**Aim of the exercise:** Could you give the part of the listing below that opens with the line containing "Question: Does green" and closes with the line containing "In the second image, find" as a numbered list, skipping blank lines and leaving out the pictures?

..........

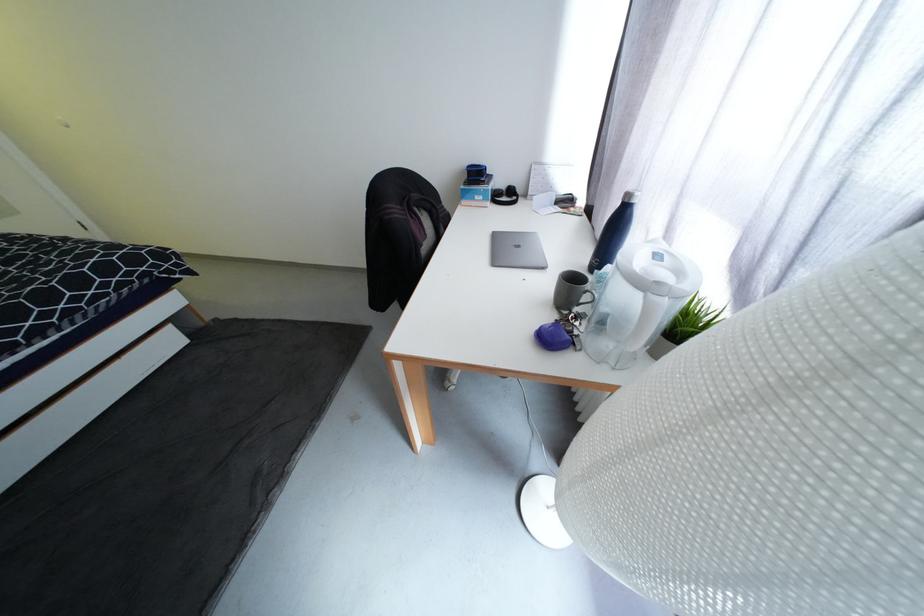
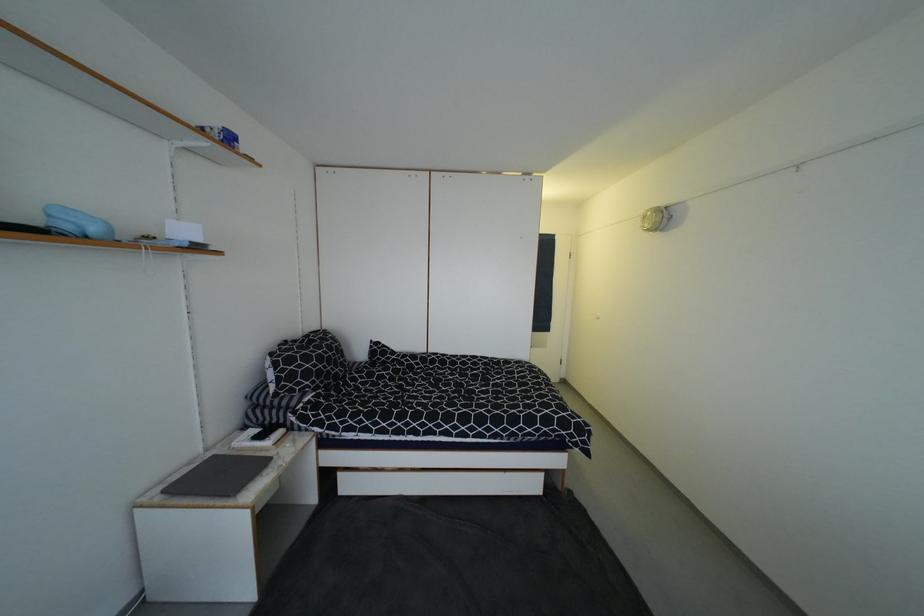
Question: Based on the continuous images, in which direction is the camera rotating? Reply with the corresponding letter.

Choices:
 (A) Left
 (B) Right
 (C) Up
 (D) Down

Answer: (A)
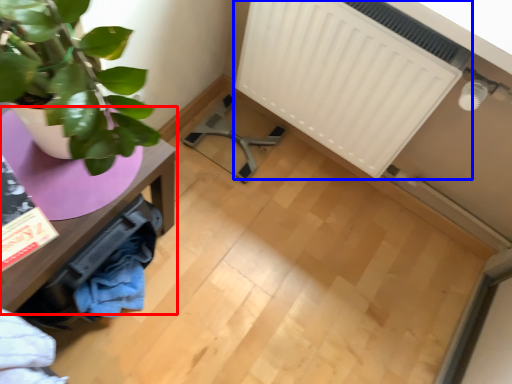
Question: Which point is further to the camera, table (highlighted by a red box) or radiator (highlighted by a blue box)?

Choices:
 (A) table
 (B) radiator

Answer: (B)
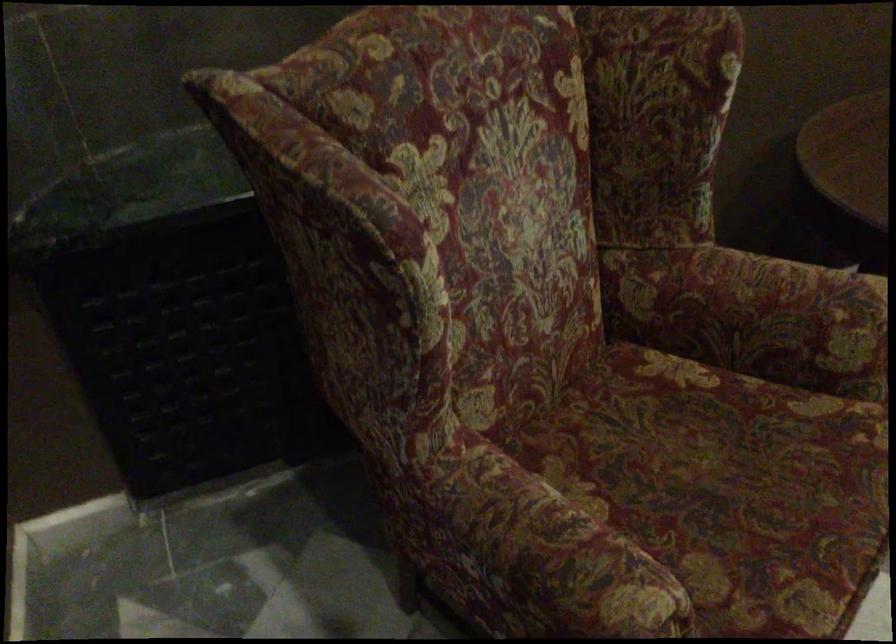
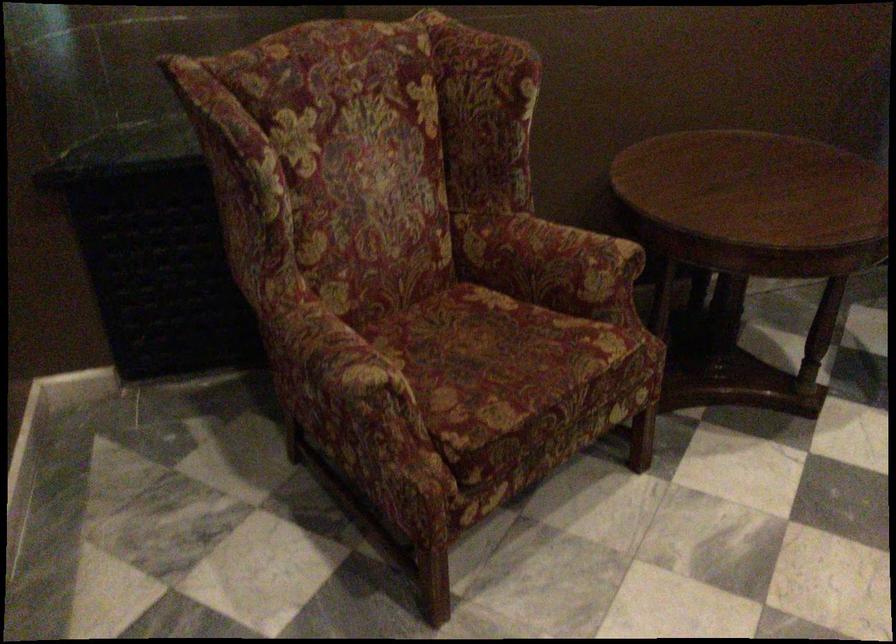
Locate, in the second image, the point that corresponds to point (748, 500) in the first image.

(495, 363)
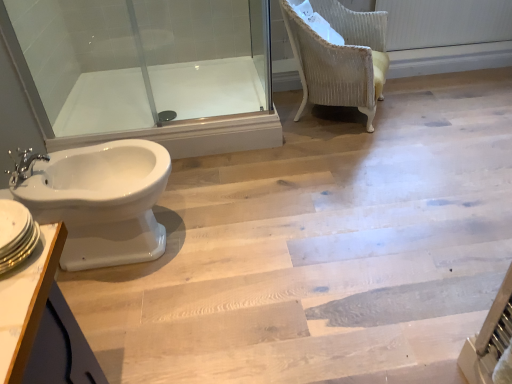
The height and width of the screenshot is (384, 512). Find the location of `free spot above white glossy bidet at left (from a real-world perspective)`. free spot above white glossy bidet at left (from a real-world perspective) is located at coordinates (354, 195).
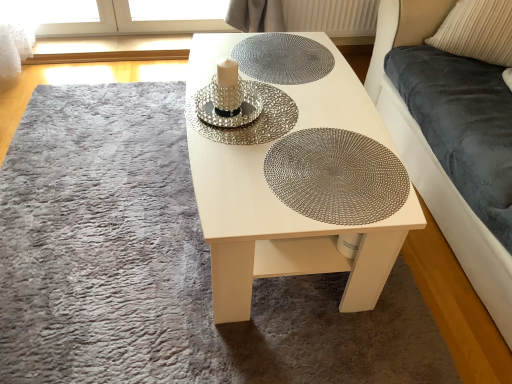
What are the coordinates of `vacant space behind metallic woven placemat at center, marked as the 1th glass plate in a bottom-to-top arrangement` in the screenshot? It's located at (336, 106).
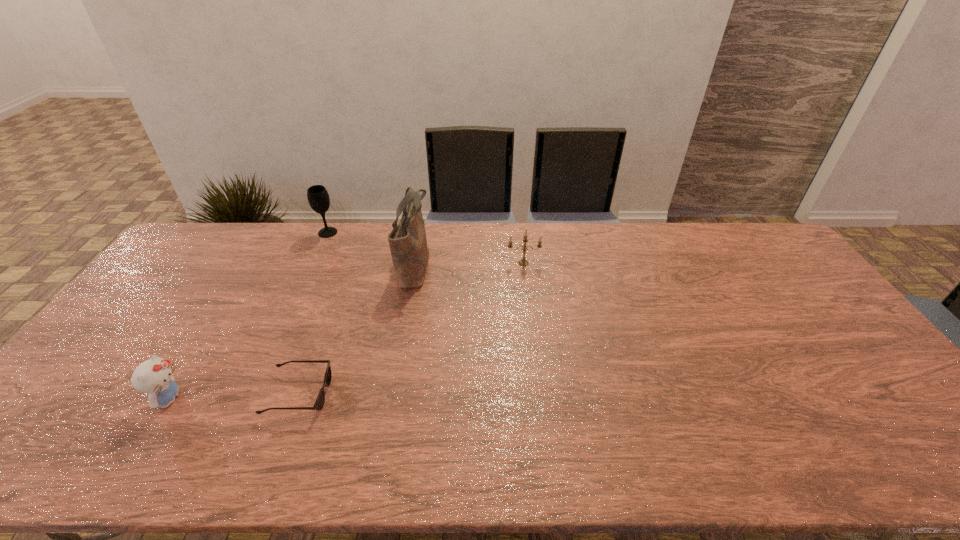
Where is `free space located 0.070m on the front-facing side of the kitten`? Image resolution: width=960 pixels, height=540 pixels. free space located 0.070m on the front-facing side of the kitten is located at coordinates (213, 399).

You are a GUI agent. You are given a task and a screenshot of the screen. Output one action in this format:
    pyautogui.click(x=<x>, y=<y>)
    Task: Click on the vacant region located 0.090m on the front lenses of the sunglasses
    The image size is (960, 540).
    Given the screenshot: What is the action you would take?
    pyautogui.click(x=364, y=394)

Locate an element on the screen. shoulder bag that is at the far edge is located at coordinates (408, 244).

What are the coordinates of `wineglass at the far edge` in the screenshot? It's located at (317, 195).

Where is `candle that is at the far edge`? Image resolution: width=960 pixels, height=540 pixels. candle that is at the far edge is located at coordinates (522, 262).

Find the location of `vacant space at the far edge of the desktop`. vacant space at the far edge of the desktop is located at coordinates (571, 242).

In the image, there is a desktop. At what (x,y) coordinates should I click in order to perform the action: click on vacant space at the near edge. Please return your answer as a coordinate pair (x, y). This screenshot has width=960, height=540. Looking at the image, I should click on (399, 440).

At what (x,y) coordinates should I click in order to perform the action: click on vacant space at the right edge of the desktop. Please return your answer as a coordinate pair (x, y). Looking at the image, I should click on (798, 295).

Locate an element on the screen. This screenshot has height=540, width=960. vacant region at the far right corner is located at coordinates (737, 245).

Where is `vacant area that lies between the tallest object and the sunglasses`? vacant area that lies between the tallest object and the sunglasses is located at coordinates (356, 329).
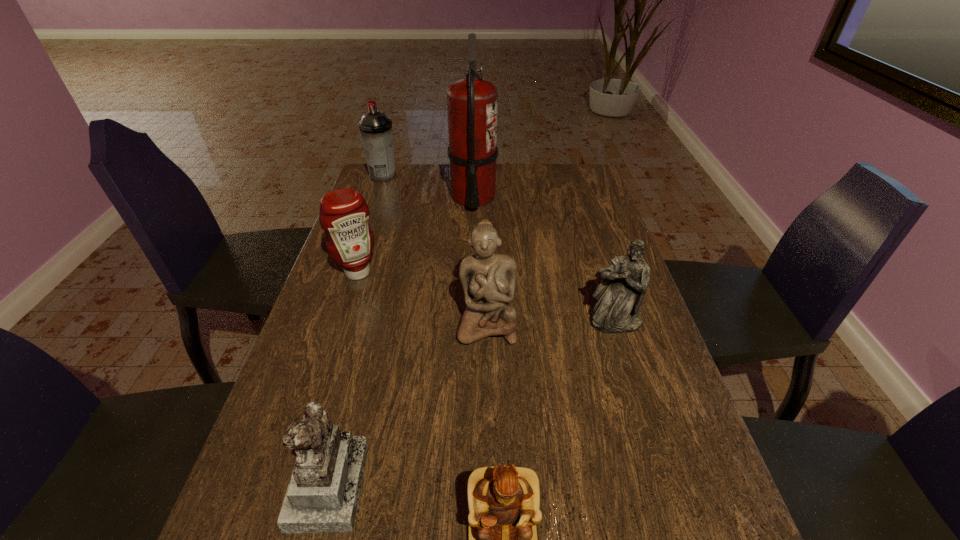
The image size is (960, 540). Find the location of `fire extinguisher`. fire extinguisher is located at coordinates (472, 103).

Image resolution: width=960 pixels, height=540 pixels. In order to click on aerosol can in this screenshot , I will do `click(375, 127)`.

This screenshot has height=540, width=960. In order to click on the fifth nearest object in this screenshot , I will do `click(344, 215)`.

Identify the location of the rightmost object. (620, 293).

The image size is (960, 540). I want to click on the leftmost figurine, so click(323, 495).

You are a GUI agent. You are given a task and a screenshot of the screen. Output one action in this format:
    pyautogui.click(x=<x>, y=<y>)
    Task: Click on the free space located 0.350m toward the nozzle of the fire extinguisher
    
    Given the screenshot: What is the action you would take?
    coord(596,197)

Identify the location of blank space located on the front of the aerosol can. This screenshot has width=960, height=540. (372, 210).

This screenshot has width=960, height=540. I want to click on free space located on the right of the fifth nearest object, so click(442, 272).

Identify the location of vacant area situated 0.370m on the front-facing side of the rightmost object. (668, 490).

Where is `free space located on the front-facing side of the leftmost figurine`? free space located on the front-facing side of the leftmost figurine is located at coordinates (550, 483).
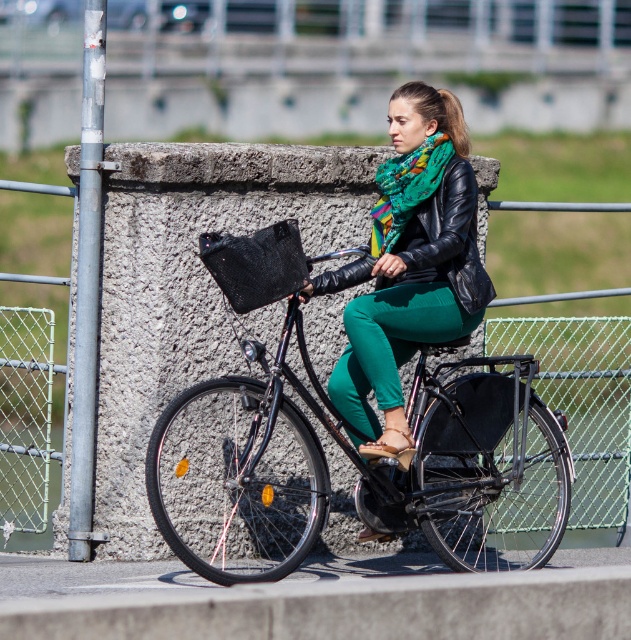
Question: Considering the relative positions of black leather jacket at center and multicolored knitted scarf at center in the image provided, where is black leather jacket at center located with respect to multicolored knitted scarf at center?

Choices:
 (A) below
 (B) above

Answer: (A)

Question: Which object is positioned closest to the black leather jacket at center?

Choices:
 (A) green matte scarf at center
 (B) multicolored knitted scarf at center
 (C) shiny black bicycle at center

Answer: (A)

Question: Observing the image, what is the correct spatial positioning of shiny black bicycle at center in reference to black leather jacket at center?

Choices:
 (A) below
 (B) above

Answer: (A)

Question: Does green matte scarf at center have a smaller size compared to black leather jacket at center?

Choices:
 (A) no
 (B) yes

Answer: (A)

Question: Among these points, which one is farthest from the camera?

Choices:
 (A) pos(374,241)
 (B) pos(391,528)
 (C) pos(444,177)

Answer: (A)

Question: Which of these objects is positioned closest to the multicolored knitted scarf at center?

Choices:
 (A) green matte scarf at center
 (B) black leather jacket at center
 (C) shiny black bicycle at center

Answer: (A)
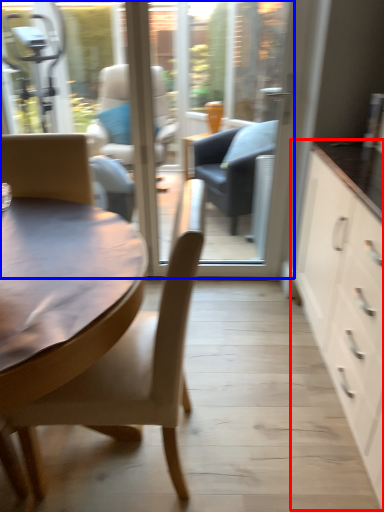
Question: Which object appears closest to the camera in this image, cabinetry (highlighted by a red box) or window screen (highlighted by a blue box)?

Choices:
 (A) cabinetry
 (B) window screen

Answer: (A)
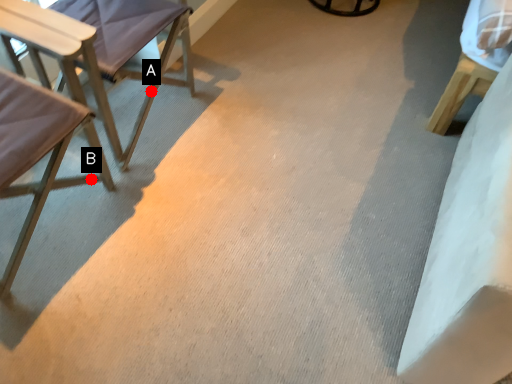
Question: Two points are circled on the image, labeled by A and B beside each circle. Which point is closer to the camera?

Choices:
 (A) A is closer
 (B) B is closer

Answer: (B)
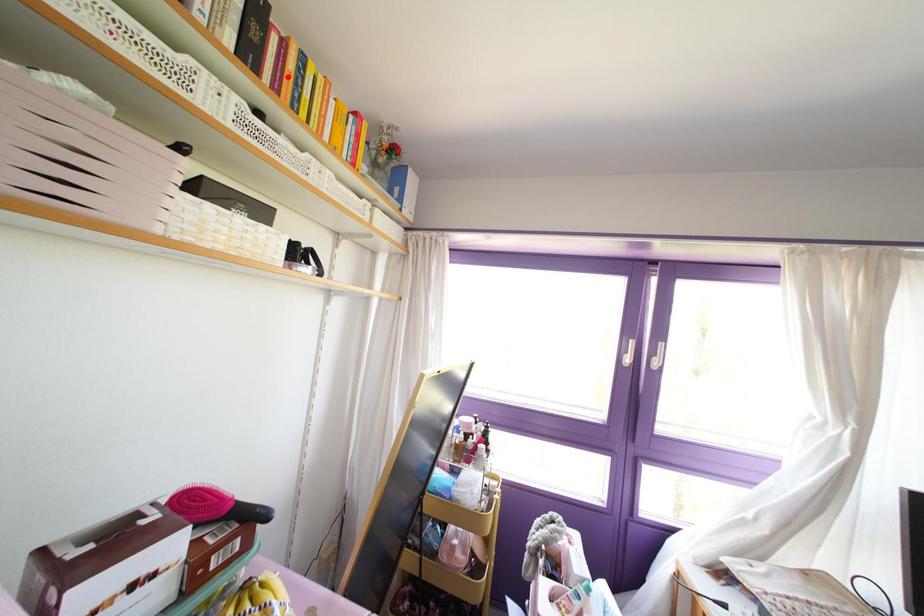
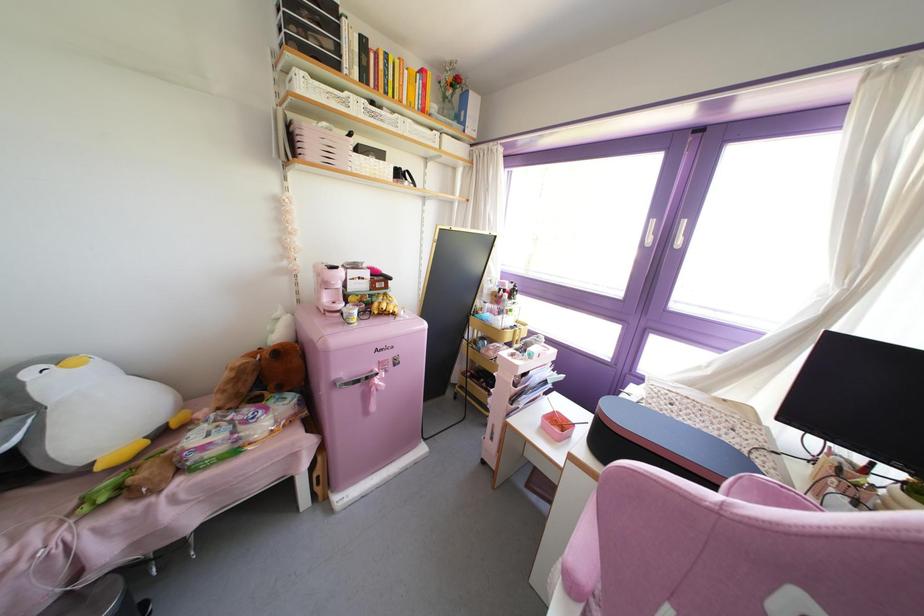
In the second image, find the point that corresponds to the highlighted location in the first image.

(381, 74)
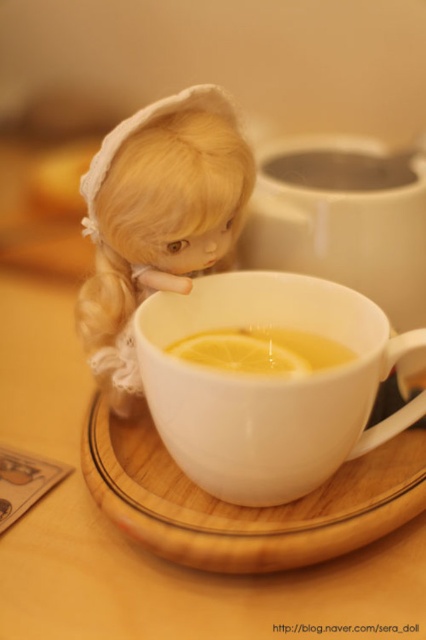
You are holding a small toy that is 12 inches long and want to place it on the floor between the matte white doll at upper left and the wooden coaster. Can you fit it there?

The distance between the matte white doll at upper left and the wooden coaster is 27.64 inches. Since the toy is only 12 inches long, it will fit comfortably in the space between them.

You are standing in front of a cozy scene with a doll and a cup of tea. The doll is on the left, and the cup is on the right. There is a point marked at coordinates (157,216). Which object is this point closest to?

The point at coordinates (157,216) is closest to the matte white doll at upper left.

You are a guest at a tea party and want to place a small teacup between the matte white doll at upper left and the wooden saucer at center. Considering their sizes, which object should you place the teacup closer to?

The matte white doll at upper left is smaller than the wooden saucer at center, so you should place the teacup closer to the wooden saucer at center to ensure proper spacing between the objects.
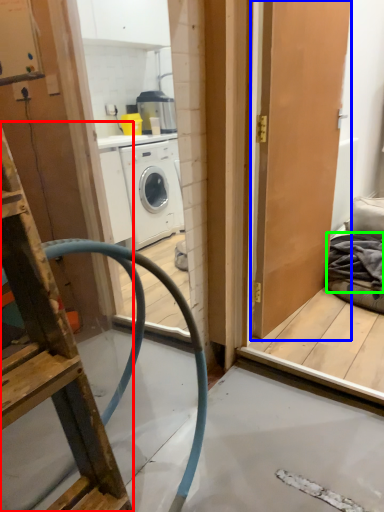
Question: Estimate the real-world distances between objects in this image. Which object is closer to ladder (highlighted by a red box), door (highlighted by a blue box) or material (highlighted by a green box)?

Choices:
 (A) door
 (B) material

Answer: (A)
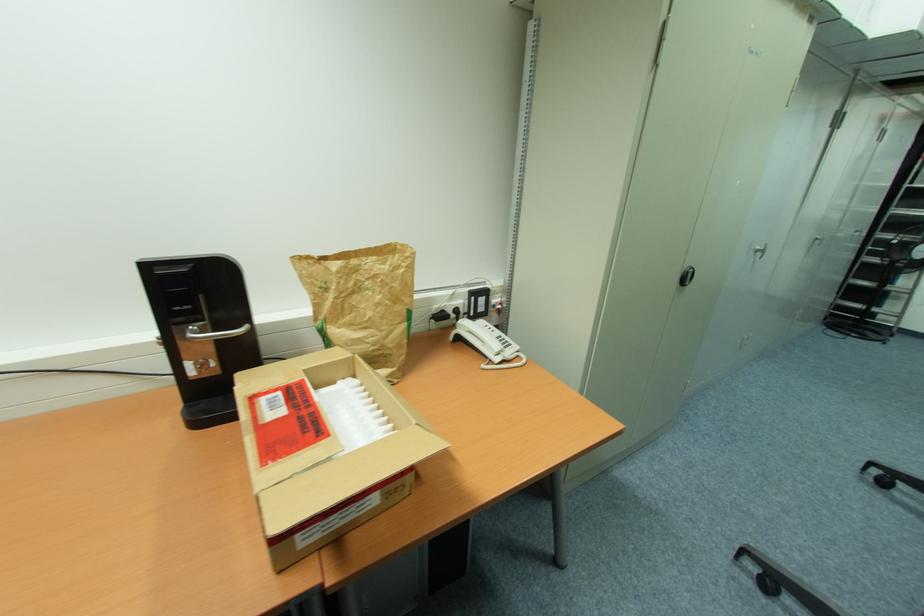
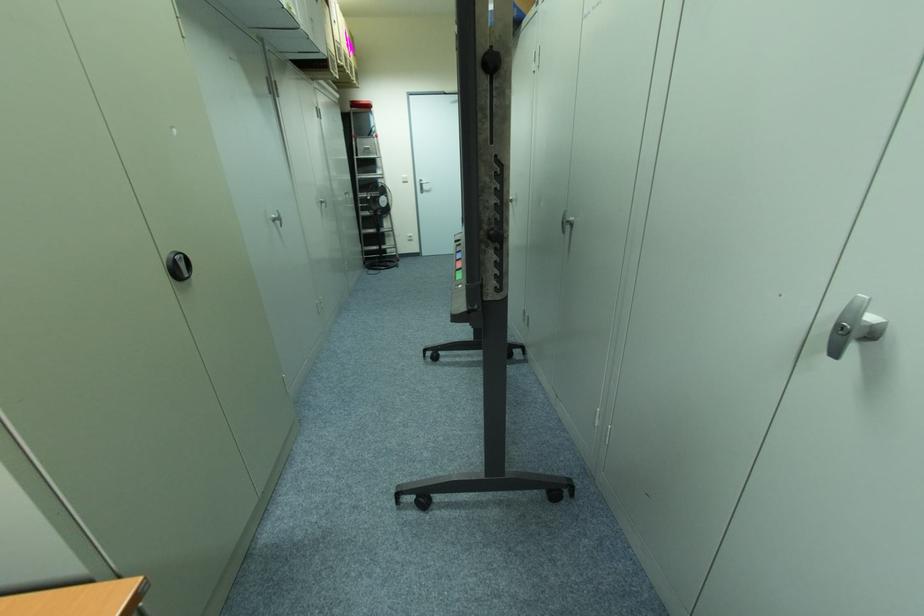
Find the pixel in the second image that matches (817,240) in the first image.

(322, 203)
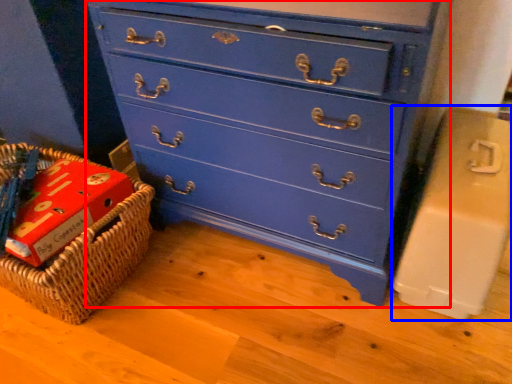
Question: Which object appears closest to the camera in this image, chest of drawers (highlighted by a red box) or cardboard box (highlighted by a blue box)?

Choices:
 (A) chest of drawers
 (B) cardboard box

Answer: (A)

..........

**Solution:**
1. Question: Does green matte scarf at center have a smaller size compared to black leather jacket at center?
2. Choices:
3.  (A) no
4.  (B) yes
5. Answer: (A)
6. Question: Among these points, which one is farthest from the camera?
7. Choices:
8.  (A) pos(374,241)
9.  (B) pos(391,528)
10.  (C) pos(444,177)
11. Answer: (A)
12. Question: Which of these objects is positioned closest to the multicolored knitted scarf at center?
13. Choices:
14.  (A) green matte scarf at center
15.  (B) black leather jacket at center
16.  (C) shiny black bicycle at center
17. Answer: (A)
18. Question: Which object appears closest to the camera in this image, cabinetry (highlighted by a red box) or window screen (highlighted by a blue box)?
19. Choices:
20.  (A) cabinetry
21.  (B) window screen
22. Answer: (A)
23. Question: Two points are circled on the image, labeled by A and B beside each circle. Which point is closer to the camera?
24. Choices:
25.  (A) A is closer
26.  (B) B is closer
27. Answer: (B)
28. In the second image, find the point that corresponds to the highlighted location in the first image.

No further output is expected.